Pick out every line of the listing that contains the string "kern", matching case exactly, and copy each one.
>>>
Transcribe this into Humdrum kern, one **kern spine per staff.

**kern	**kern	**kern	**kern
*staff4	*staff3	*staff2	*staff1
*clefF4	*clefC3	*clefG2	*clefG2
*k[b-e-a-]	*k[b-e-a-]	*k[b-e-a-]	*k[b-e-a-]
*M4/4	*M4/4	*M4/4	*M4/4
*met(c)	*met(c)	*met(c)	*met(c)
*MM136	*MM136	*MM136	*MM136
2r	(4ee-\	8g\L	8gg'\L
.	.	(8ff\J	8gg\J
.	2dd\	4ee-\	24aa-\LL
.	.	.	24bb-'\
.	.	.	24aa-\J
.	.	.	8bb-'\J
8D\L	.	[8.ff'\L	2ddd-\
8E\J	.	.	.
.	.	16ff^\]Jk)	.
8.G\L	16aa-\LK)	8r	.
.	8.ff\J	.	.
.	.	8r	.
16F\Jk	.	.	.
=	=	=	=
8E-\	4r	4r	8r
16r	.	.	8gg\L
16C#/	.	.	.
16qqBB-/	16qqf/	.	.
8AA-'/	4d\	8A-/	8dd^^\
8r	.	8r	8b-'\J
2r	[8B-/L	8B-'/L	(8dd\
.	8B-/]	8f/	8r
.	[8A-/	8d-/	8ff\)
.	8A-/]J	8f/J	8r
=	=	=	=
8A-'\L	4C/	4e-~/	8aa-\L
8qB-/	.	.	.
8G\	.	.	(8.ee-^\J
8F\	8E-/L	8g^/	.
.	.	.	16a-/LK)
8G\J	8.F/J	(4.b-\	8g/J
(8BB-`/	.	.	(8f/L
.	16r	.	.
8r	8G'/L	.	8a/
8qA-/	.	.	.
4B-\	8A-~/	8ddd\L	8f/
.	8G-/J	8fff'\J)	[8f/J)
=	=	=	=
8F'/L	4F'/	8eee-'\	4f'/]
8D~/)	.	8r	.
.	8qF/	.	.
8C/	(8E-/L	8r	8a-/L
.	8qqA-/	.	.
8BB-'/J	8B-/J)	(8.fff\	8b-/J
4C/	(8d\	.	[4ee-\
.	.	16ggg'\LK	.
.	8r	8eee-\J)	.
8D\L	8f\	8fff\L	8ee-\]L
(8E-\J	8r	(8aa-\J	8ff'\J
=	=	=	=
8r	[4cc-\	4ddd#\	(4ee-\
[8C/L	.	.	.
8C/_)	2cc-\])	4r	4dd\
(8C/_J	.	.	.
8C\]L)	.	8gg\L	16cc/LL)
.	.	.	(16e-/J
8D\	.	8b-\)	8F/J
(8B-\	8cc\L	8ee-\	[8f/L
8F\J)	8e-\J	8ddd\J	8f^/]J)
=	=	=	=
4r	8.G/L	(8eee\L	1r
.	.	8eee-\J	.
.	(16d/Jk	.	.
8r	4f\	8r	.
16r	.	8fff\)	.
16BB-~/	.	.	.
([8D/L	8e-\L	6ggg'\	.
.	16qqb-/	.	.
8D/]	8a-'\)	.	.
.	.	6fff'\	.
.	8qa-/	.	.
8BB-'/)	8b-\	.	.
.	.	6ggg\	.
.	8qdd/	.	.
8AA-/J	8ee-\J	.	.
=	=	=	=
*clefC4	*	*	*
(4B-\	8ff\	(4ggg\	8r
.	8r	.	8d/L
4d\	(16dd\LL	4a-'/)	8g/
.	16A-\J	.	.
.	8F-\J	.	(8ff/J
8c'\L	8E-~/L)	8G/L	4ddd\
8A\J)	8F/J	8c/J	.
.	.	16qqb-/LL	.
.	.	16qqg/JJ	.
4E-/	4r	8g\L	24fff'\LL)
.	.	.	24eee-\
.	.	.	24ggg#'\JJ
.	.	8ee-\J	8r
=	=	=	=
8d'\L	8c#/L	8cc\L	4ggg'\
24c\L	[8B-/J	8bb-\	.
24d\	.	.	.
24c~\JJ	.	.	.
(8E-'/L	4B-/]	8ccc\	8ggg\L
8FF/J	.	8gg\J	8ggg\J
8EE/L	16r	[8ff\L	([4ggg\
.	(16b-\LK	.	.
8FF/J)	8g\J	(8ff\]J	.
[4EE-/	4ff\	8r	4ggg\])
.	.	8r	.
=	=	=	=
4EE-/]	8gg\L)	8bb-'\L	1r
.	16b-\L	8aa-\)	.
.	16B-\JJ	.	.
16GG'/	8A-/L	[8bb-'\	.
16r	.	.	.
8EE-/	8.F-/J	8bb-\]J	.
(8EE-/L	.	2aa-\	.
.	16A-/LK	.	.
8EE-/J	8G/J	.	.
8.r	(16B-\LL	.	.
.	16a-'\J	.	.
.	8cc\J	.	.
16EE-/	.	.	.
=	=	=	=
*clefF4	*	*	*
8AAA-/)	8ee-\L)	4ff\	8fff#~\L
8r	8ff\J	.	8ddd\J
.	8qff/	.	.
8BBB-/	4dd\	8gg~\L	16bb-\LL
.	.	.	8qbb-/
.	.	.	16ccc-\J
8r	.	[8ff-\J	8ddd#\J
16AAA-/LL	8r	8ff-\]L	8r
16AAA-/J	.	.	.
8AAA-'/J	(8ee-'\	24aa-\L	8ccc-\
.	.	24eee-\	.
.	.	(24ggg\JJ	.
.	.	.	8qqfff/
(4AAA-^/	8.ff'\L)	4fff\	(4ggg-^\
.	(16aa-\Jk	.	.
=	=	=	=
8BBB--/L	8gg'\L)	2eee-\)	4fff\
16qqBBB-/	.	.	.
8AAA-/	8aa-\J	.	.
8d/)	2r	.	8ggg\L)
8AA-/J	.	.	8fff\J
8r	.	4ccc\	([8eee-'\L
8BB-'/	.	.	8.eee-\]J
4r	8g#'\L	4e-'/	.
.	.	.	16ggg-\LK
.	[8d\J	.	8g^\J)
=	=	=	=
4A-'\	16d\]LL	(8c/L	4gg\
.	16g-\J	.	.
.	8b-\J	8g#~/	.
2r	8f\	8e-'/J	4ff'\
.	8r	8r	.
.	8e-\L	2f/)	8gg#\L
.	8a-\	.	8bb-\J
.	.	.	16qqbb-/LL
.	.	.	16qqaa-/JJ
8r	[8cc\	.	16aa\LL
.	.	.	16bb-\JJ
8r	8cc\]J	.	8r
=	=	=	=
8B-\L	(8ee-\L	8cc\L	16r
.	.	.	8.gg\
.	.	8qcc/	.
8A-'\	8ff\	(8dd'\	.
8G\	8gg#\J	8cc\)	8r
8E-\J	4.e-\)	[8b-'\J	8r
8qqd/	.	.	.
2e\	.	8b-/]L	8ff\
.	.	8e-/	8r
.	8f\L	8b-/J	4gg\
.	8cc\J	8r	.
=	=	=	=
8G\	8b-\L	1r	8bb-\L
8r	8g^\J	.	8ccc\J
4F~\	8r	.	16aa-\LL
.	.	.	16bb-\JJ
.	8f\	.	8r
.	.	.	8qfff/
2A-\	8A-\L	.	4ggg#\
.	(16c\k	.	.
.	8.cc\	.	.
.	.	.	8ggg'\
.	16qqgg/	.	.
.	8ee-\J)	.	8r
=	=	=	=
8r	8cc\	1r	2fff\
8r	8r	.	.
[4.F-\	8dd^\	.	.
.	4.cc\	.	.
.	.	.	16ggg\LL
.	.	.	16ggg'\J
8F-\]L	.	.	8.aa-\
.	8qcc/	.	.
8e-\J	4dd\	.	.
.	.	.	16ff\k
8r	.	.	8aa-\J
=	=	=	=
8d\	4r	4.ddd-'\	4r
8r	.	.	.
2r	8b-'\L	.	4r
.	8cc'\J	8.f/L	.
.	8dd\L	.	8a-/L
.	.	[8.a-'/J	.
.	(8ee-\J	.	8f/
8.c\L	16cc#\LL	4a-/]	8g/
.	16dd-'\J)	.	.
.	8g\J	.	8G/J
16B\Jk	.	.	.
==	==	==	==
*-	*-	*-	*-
<<<
▶ EXERCISE ANSWER:
Transcribe this into Humdrum kern, one **kern spine per staff.
**kern	**kern	**kern	**kern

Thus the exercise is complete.